◆ **Requirement**
When you find the line with "(197, 479) = (312, 231): blue" among the records below, reproduce it and each line after it exactly, ending with the line with "(520, 423) = (473, 264): red".

Collected data entries:

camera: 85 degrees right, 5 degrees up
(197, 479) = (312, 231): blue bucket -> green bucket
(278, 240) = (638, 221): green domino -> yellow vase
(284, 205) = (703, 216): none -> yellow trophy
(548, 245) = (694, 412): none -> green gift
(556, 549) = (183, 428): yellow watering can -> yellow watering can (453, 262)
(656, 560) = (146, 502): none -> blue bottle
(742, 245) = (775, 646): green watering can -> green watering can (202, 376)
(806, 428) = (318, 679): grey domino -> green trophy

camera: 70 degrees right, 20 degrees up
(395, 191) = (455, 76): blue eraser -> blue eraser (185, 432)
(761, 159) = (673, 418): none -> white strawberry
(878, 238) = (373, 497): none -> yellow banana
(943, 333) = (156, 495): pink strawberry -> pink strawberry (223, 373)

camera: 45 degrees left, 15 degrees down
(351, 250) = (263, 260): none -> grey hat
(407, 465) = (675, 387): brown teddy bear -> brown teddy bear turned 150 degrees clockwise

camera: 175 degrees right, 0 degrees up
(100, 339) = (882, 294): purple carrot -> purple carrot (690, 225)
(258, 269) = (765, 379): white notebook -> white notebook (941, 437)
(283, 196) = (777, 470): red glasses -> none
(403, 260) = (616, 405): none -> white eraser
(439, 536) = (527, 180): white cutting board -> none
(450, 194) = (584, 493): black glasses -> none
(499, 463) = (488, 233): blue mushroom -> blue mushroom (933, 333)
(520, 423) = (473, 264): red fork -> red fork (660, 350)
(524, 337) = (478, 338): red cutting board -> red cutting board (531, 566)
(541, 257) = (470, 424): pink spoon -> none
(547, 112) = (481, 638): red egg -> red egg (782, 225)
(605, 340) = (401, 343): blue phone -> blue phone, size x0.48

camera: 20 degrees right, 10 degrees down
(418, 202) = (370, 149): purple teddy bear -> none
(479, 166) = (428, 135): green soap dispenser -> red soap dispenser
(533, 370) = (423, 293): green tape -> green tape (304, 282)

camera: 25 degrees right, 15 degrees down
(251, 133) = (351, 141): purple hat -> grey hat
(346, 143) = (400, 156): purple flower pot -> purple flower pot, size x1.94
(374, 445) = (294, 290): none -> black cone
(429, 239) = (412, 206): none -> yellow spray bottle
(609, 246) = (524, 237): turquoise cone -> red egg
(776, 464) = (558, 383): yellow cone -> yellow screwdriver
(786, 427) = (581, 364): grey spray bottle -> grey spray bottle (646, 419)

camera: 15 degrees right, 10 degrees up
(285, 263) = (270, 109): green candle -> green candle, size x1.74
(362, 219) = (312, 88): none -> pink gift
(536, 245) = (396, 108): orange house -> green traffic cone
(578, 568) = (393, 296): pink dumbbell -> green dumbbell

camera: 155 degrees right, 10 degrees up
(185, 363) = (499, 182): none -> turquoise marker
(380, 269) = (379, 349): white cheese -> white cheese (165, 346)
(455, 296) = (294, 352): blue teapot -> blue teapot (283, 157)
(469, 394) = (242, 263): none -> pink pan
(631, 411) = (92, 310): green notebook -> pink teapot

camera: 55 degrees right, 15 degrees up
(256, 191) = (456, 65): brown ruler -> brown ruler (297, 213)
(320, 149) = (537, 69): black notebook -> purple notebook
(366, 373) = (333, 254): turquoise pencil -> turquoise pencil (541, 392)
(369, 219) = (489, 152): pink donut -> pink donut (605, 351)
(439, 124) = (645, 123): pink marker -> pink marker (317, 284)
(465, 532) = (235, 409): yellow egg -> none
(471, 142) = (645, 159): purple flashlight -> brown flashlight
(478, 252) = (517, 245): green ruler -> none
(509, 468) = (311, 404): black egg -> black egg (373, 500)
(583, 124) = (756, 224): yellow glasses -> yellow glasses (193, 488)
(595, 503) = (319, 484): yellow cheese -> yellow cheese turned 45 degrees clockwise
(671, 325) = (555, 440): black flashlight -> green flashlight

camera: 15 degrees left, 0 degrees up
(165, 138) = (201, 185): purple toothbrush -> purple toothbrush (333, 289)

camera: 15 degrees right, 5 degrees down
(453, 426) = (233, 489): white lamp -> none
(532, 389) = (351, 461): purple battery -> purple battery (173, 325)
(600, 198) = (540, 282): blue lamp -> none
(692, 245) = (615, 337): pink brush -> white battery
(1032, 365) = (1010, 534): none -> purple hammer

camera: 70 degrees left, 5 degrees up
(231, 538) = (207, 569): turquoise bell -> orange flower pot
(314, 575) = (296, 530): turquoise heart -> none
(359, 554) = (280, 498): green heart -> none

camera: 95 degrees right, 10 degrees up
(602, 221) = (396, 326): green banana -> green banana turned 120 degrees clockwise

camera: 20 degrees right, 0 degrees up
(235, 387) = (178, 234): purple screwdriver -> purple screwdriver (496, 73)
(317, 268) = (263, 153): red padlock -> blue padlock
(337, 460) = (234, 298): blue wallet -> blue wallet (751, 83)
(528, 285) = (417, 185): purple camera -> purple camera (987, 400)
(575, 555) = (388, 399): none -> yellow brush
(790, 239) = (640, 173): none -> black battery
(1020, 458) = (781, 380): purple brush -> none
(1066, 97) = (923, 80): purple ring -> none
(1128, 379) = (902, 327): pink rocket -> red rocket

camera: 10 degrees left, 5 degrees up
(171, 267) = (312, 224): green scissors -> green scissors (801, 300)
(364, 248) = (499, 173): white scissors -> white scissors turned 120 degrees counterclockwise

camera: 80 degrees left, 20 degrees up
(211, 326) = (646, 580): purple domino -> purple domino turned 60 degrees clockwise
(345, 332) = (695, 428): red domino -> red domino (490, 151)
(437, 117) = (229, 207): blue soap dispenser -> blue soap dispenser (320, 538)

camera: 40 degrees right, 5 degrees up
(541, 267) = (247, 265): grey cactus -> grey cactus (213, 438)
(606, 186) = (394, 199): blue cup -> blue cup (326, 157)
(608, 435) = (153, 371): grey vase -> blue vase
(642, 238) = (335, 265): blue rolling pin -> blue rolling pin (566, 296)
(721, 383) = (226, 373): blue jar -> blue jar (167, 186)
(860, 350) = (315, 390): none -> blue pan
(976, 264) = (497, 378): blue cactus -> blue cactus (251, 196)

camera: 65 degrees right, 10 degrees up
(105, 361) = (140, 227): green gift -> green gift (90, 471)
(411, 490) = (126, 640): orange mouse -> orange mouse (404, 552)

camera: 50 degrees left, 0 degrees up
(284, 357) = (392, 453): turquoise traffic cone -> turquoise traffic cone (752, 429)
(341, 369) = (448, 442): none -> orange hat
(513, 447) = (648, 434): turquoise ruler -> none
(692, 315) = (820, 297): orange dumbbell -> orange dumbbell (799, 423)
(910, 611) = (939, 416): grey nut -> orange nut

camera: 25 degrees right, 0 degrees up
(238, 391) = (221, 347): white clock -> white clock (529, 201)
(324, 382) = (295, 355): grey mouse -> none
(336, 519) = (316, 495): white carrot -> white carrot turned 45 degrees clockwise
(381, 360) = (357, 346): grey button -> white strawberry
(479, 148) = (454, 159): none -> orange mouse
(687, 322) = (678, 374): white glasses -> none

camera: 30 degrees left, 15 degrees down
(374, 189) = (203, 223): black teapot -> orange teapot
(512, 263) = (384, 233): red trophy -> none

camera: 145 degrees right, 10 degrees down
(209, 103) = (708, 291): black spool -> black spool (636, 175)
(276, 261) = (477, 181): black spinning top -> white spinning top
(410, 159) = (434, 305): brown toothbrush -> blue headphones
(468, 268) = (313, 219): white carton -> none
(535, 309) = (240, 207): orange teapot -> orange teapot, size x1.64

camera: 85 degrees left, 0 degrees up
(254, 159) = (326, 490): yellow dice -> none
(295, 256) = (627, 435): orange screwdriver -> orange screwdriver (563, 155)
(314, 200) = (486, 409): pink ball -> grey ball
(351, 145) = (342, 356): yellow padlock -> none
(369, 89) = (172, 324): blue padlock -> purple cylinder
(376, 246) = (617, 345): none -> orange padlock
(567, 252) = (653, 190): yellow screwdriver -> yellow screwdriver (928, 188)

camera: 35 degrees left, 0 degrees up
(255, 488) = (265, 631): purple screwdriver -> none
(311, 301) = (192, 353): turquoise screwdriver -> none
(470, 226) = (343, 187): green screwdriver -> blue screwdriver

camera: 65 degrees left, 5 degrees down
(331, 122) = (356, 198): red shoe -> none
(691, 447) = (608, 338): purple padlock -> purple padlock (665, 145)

◆ **Response area**
(197, 479) = (312, 231): blue bucket -> green bucket
(278, 240) = (638, 221): green domino -> yellow vase
(284, 205) = (703, 216): none -> yellow trophy
(548, 245) = (694, 412): none -> green gift
(556, 549) = (183, 428): yellow watering can -> yellow watering can (453, 262)
(656, 560) = (146, 502): none -> blue bottle
(742, 245) = (775, 646): green watering can -> green watering can (202, 376)
(806, 428) = (318, 679): grey domino -> green trophy

camera: 70 degrees right, 20 degrees up
(395, 191) = (455, 76): blue eraser -> blue eraser (185, 432)
(761, 159) = (673, 418): none -> white strawberry
(878, 238) = (373, 497): none -> yellow banana
(943, 333) = (156, 495): pink strawberry -> pink strawberry (223, 373)

camera: 45 degrees left, 15 degrees down
(351, 250) = (263, 260): none -> grey hat
(407, 465) = (675, 387): brown teddy bear -> brown teddy bear turned 150 degrees clockwise

camera: 175 degrees right, 0 degrees up
(100, 339) = (882, 294): purple carrot -> purple carrot (690, 225)
(258, 269) = (765, 379): white notebook -> white notebook (941, 437)
(283, 196) = (777, 470): red glasses -> none
(403, 260) = (616, 405): none -> white eraser
(439, 536) = (527, 180): white cutting board -> none
(450, 194) = (584, 493): black glasses -> none
(499, 463) = (488, 233): blue mushroom -> blue mushroom (933, 333)
(520, 423) = (473, 264): red fork -> red fork (660, 350)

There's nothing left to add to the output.